Extracted data entries:
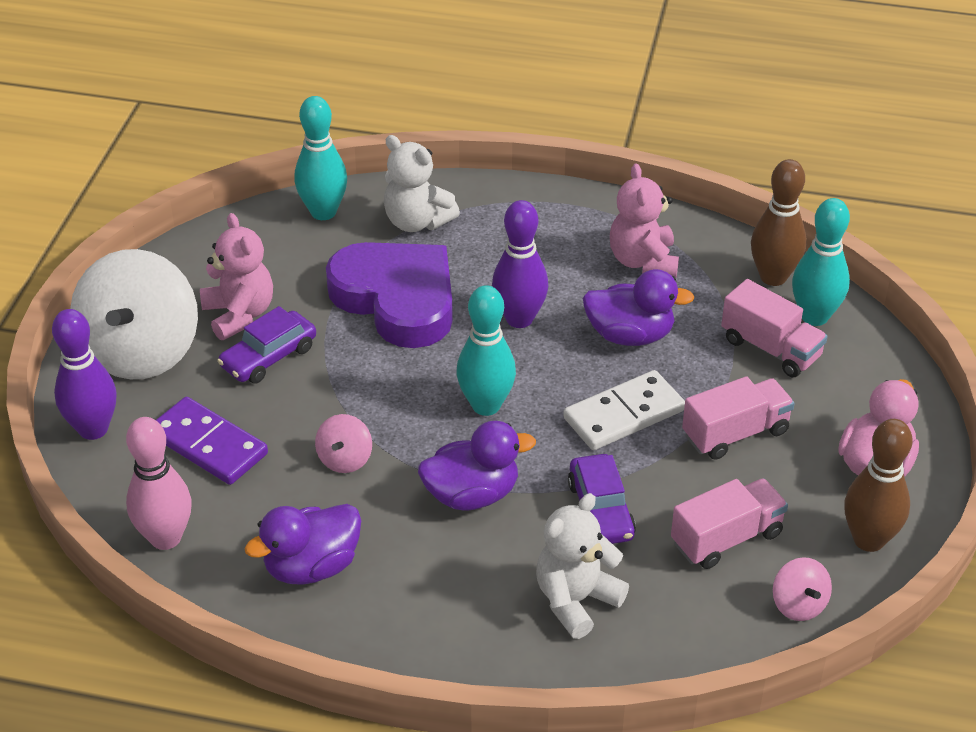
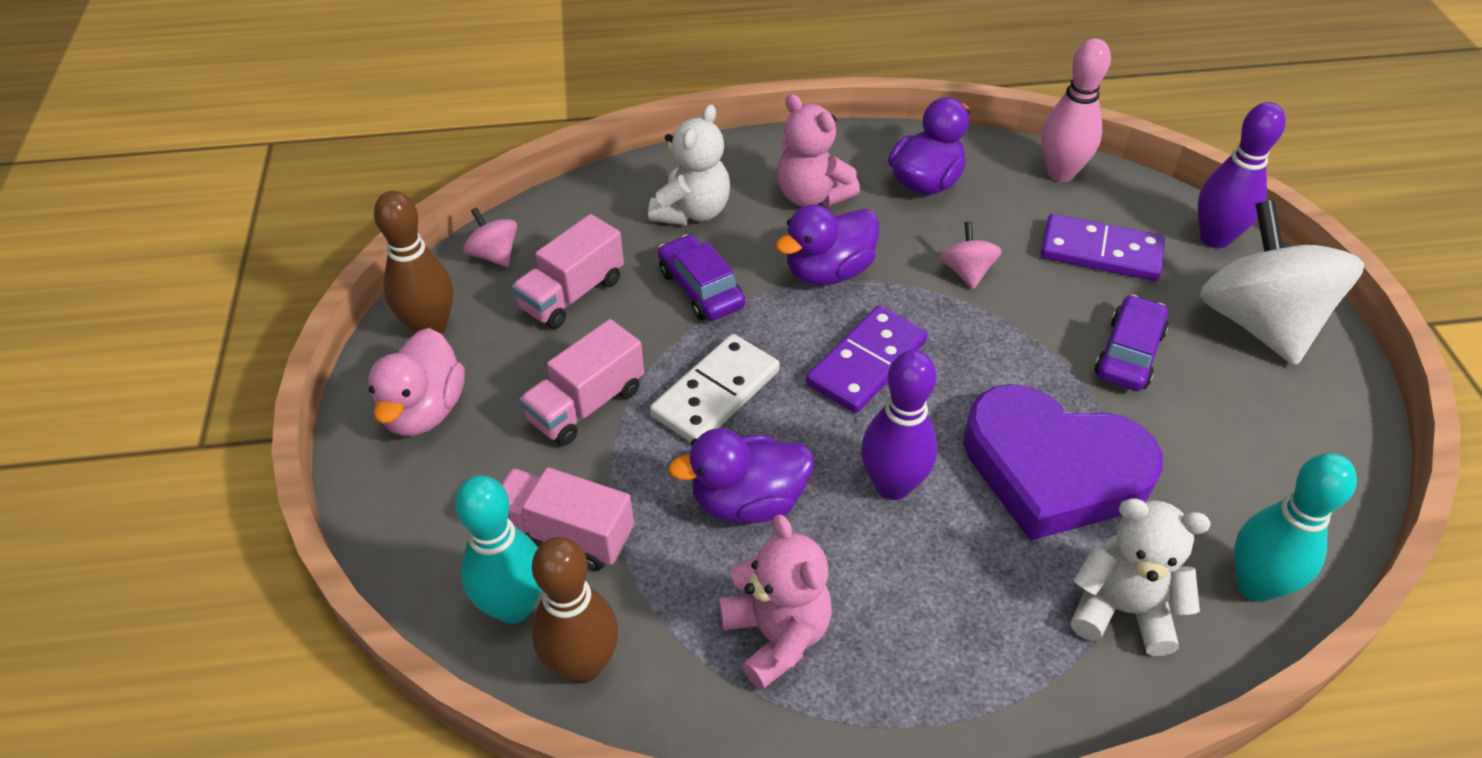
camera: 160 degrees right, 5 degrees up
(239, 314) = (1207, 395): pink teddy bear -> pink teddy bear (811, 196)
(486, 405) = (867, 363): turquoise bowling pin -> purple domino

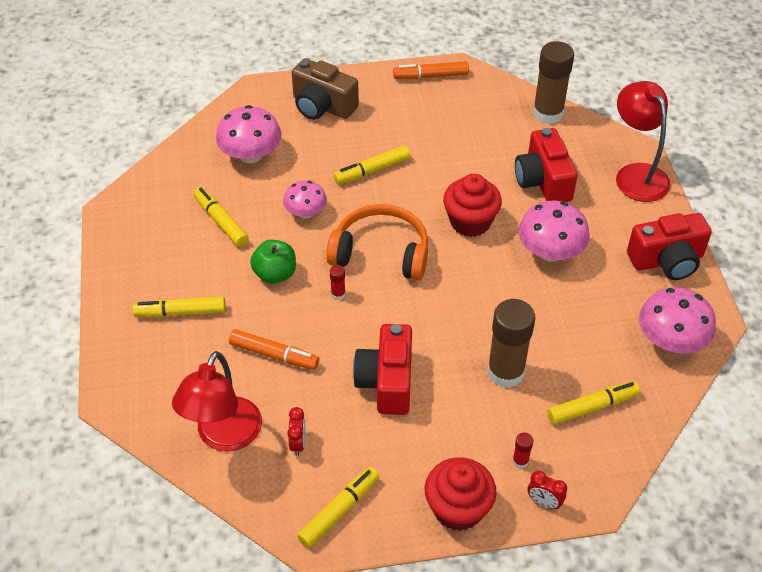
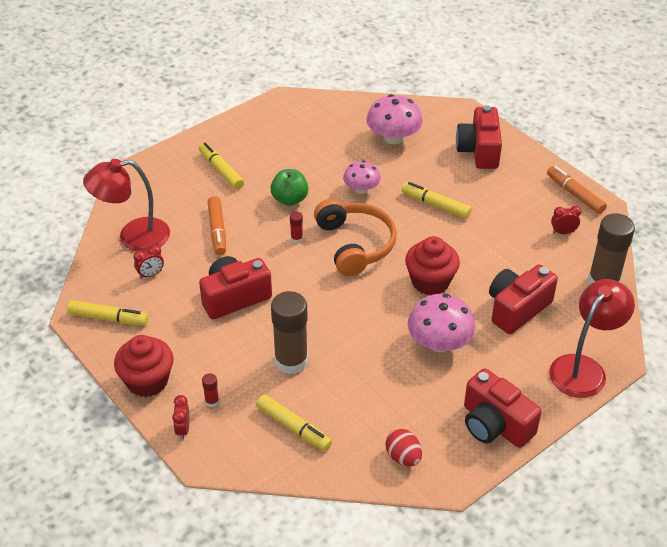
camera: 60 degrees right, 5 degrees down
(221, 221) = (316, 152): yellow marker -> none
(322, 106) = (479, 150): brown camera -> red camera
(471, 107) = (563, 232): none -> red clock
(671, 340) = (403, 457): pink mushroom -> red egg

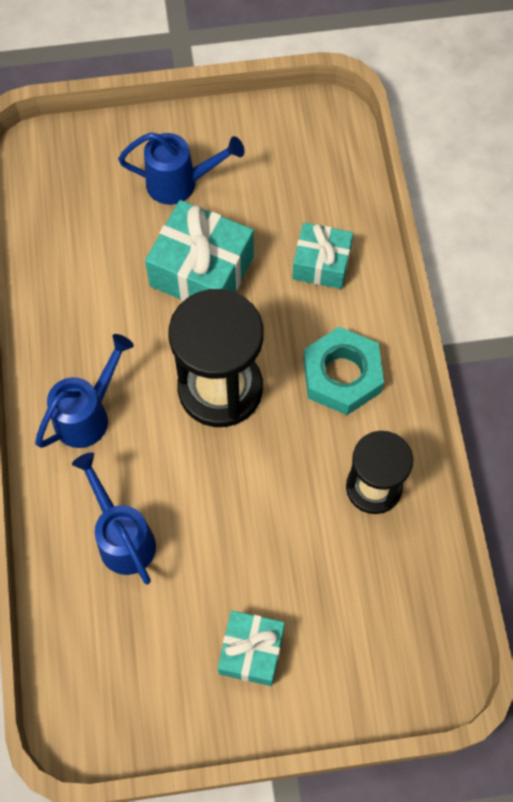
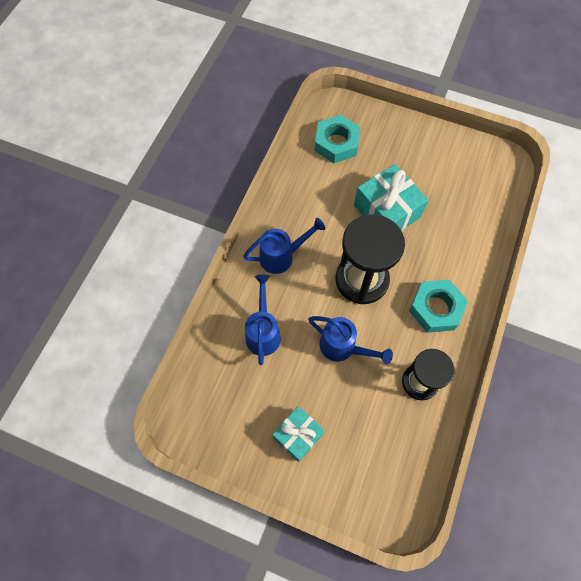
camera: 30 degrees right, 0 degrees up
(74, 206) = (336, 143): none -> turquoise nut
(180, 183) = (401, 158): blue watering can -> blue watering can (342, 347)
(321, 264) = (458, 240): turquoise gift -> none

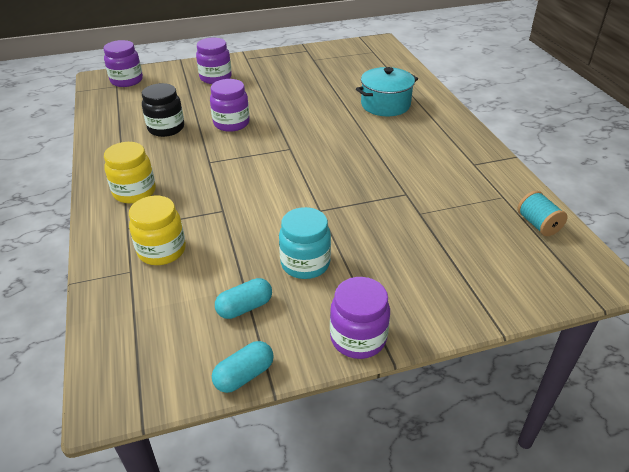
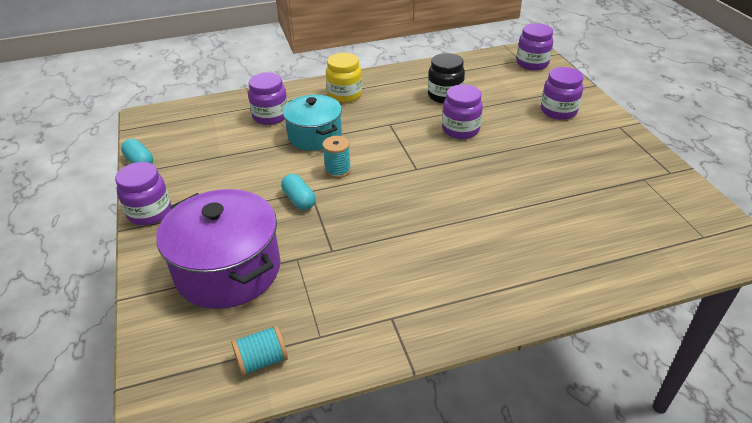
camera: 90 degrees right, 0 degrees up
(162, 251) = (270, 116): yellow jar -> purple jar
(245, 307) = (200, 157): turquoise capsule -> turquoise capsule (299, 200)
(287, 193) = (338, 170): none -> turquoise spool
(305, 263) = (239, 184): turquoise jar -> none
(385, 105) = (531, 243): turquoise pot -> turquoise pot (315, 136)
(443, 256) = (228, 270): none -> purple pot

[What the task asks]:
The data above are to be repeated word for word, with any pictures left out.

[Task result]:
camera: 160 degrees right, 5 degrees up
(239, 314) = (1207, 395): pink teddy bear -> pink teddy bear (811, 196)
(486, 405) = (867, 363): turquoise bowling pin -> purple domino

camera: 60 degrees right, 5 degrees down
(221, 221) = (316, 152): yellow marker -> none
(322, 106) = (479, 150): brown camera -> red camera
(471, 107) = (563, 232): none -> red clock
(671, 340) = (403, 457): pink mushroom -> red egg

camera: 30 degrees right, 0 degrees up
(74, 206) = (336, 143): none -> turquoise nut
(180, 183) = (401, 158): blue watering can -> blue watering can (342, 347)
(321, 264) = (458, 240): turquoise gift -> none

camera: 90 degrees right, 0 degrees up
(162, 251) = (270, 116): yellow jar -> purple jar
(245, 307) = (200, 157): turquoise capsule -> turquoise capsule (299, 200)
(287, 193) = (338, 170): none -> turquoise spool
(305, 263) = (239, 184): turquoise jar -> none
(385, 105) = (531, 243): turquoise pot -> turquoise pot (315, 136)
(443, 256) = (228, 270): none -> purple pot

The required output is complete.